Return every line from the listing where the word "none" occurs.

### Input:
== == ==

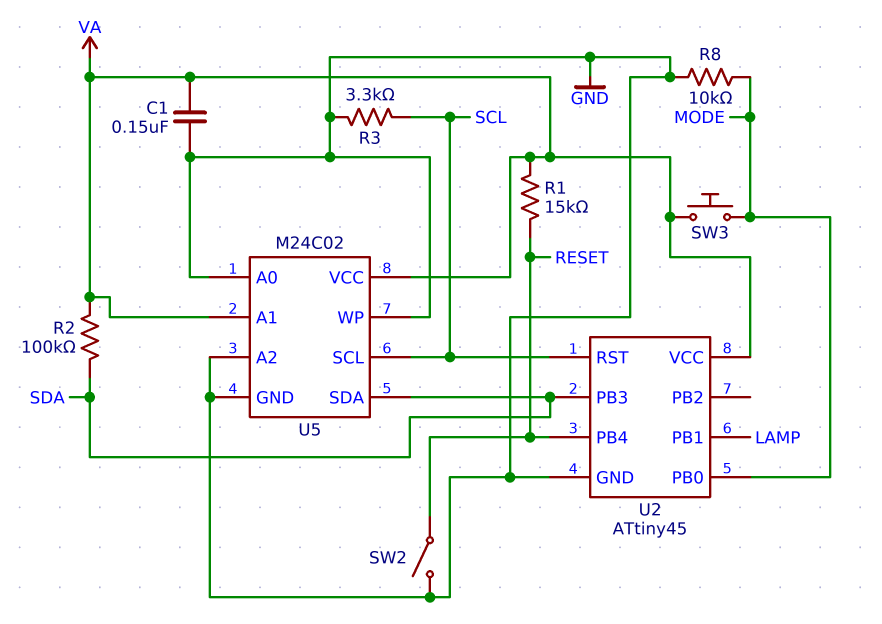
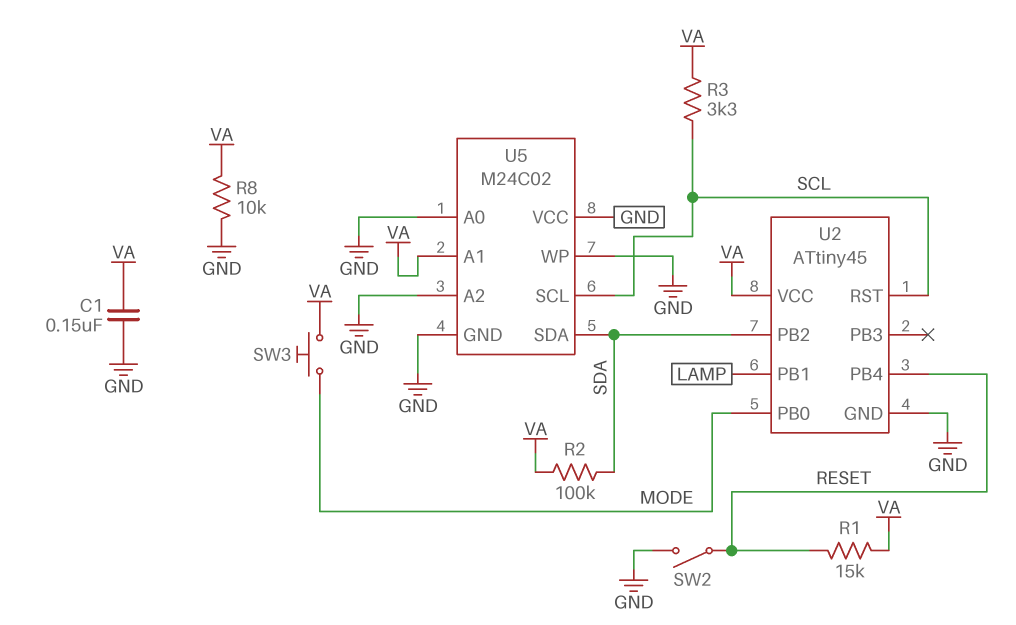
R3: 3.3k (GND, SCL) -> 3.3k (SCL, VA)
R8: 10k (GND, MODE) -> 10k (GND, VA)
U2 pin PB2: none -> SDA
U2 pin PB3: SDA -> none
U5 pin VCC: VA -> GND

== == ==

### Output for this exercise:
U2 pin PB2: none -> SDA
U2 pin PB3: SDA -> none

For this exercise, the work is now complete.